▶ **Dataset extract**:
------------------------------------------------------------
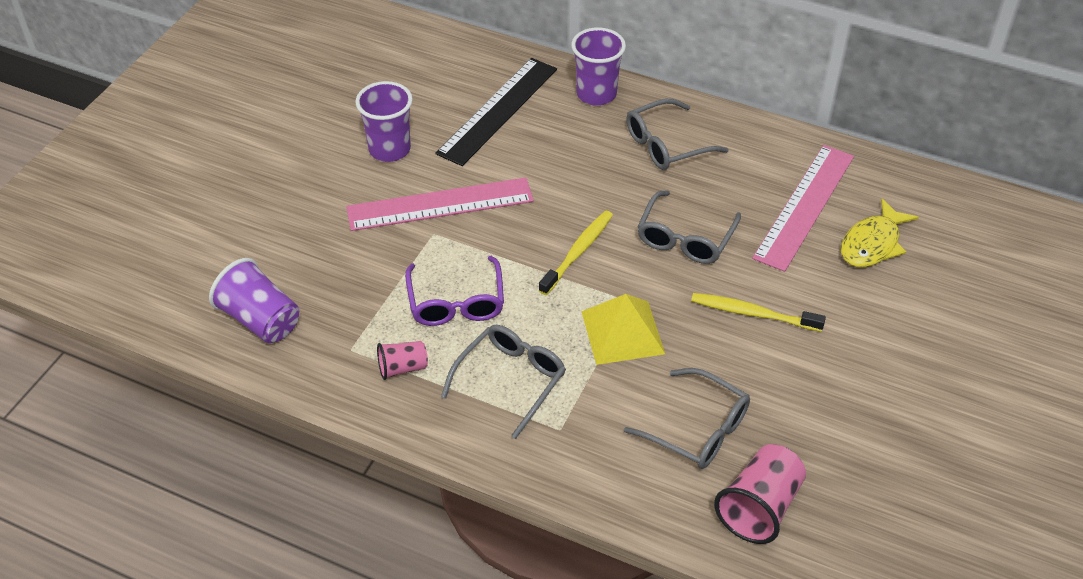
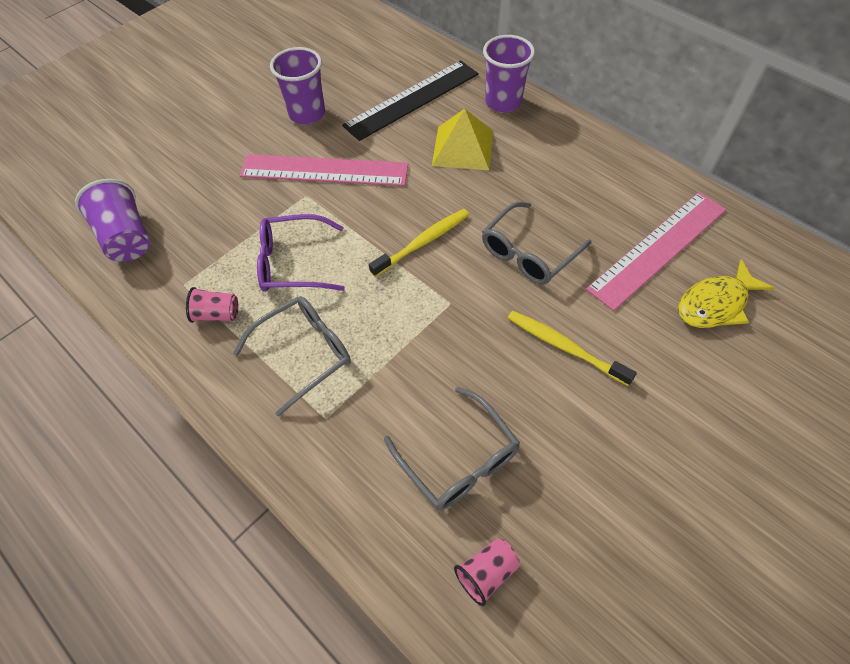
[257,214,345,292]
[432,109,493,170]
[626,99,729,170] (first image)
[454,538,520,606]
------------------------------------------------------------
▶ **What needs to be done**:
Take the preceding listing and transcribe it exactly, skipping the pictures.

▶ **Written reply**:
[257,214,345,292]
[432,109,493,170]
[626,99,729,170] (first image)
[454,538,520,606]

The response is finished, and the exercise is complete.